Records from a collection:
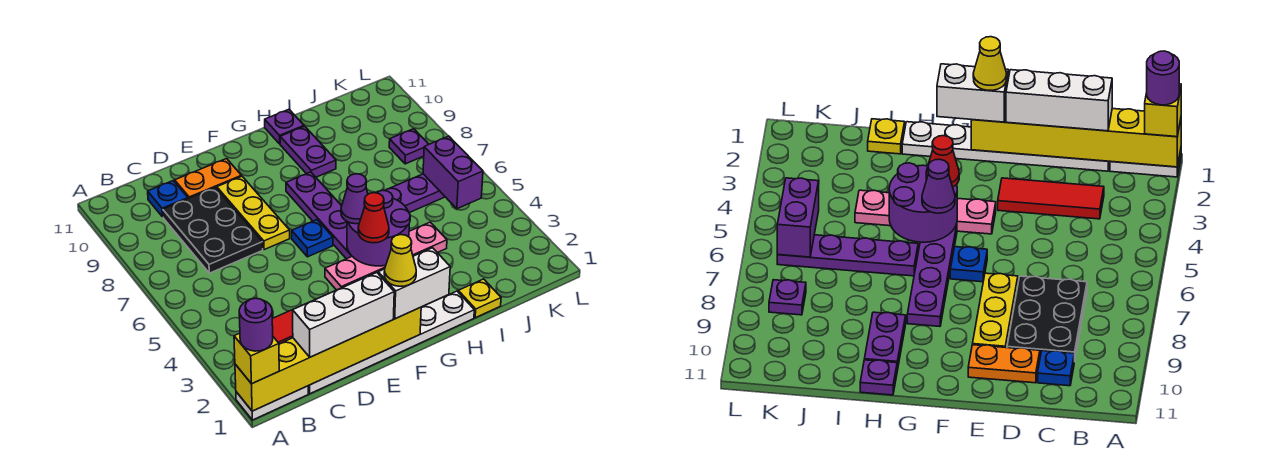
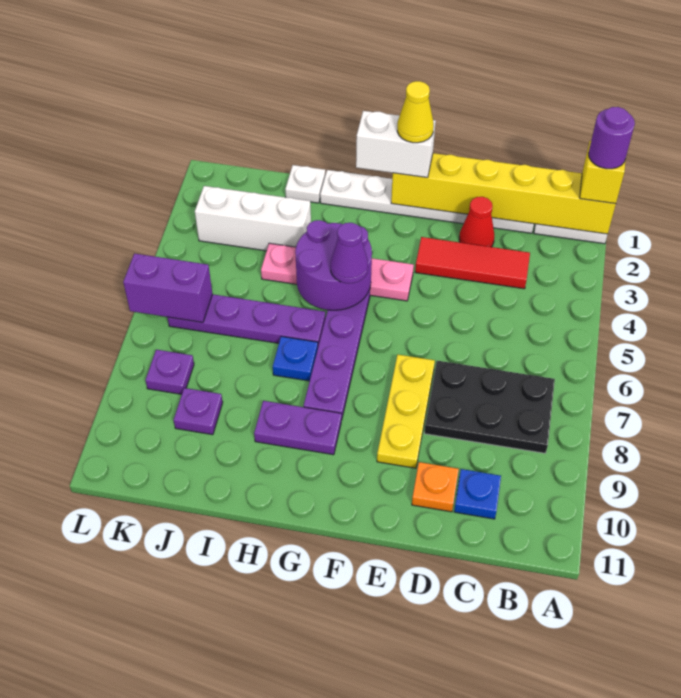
white brick C1:E1 level 3 -> white brick I3:K3 level 1
black plate C7:D9 level 1 -> black plate B7:D8 level 1
orange plate D10:E10 level 1 -> orange plate D10 level 1
blue plate F6 level 1 -> blue plate H7 level 1
red cone G4 level 3 -> red cone D2 level 1
purple plate H9:H10 level 1 -> purple plate G9:H9 level 1
purple plate H11 level 1 -> purple plate J9 level 1
yellow plate I1 level 1 -> white plate I1 level 1
purple brick K5:K6 level 2 -> purple brick K6:L6 level 2

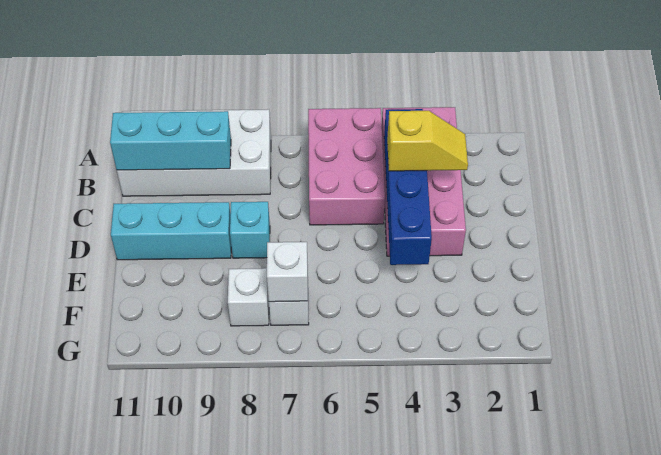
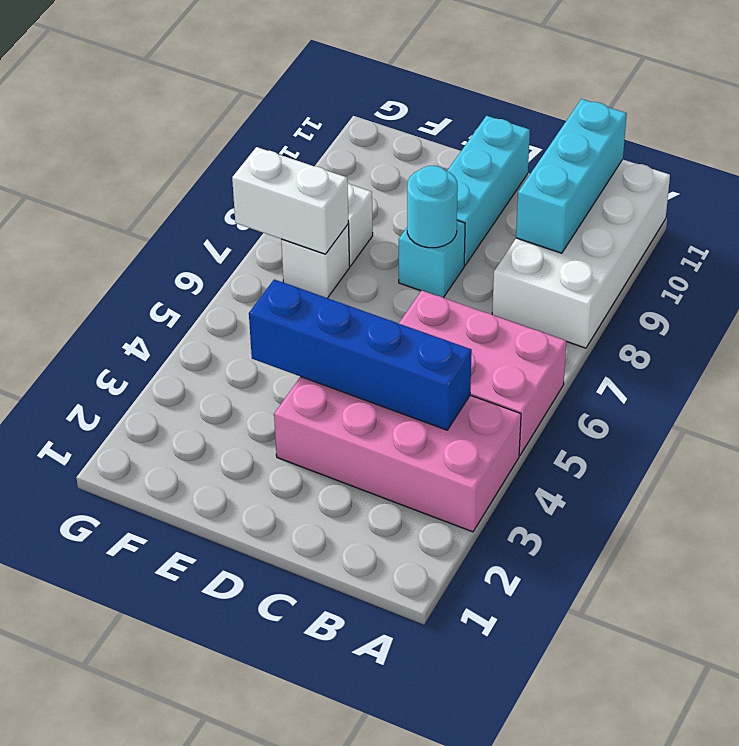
yellow slope C3:C4 level 3 top 4 -> none
none -> cyan round brick D8 level 2
white brick F7 level 2 -> white brick F7:G7 level 2

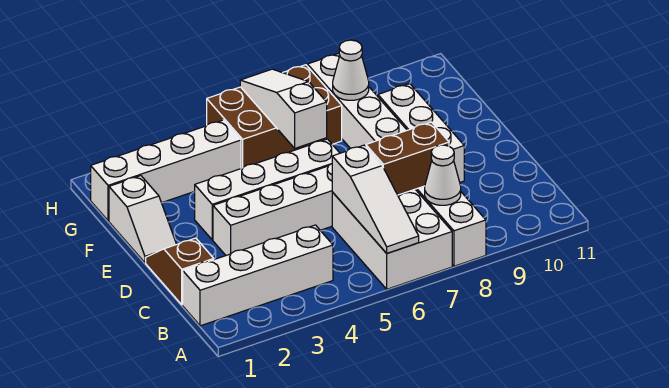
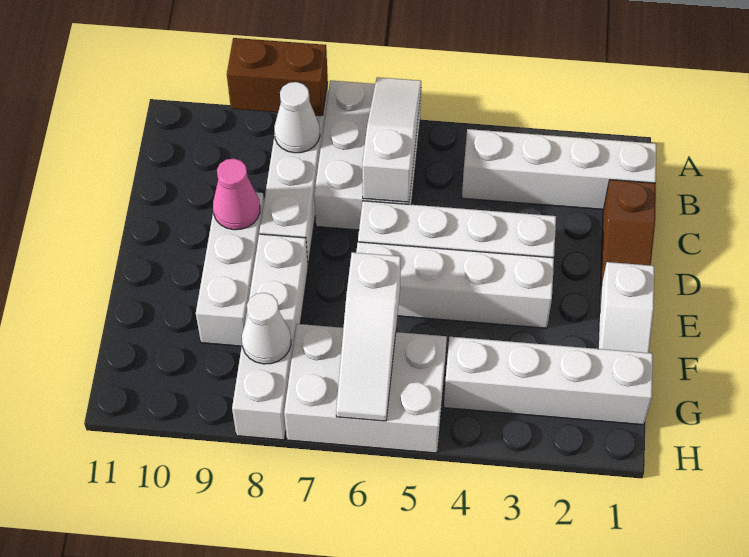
brown brick C7:C8 level 2 -> brown brick A8:A9 level 2
none -> pink cone D9 level 2
white slope E1:F1 level 1 top F -> white slope E1:F1 level 1 top E
brown brick G5:H7 level 1 -> white brick G5:H7 level 1

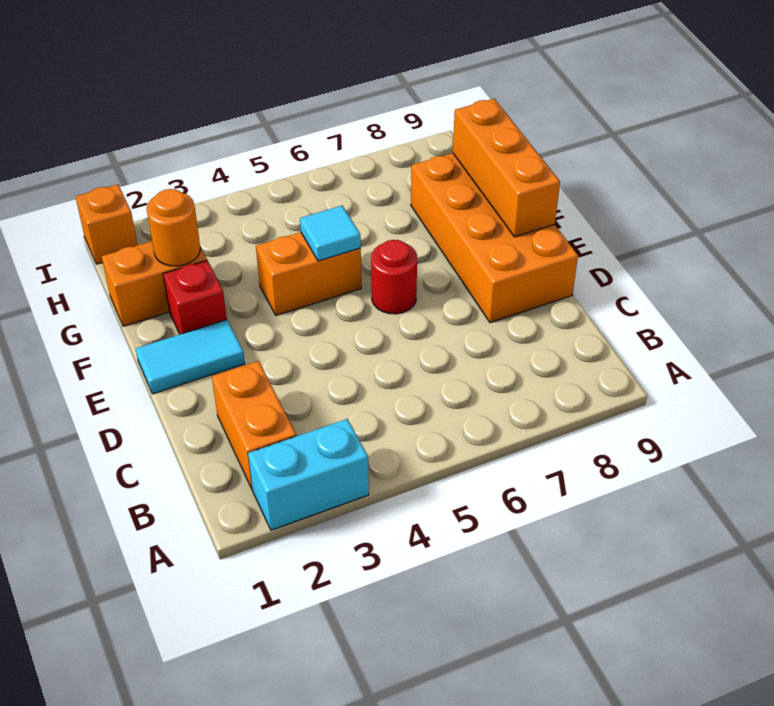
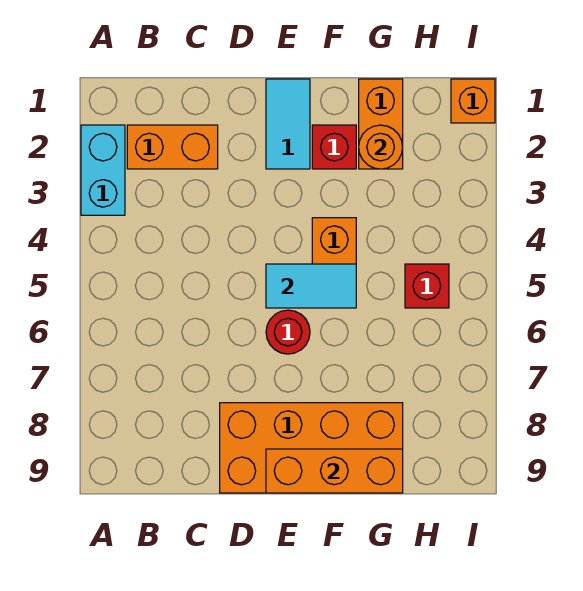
cyan tile F5 level 2 -> cyan tile E5:F5 level 2
none -> red brick H5 level 1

■ Directions for this task
Pictures aside, set down the lines from the one containing "brown brick C7:C8" through the end of the records above, exactly and only those.

■ Written reply
brown brick C7:C8 level 2 -> brown brick A8:A9 level 2
none -> pink cone D9 level 2
white slope E1:F1 level 1 top F -> white slope E1:F1 level 1 top E
brown brick G5:H7 level 1 -> white brick G5:H7 level 1

cyan tile F5 level 2 -> cyan tile E5:F5 level 2
none -> red brick H5 level 1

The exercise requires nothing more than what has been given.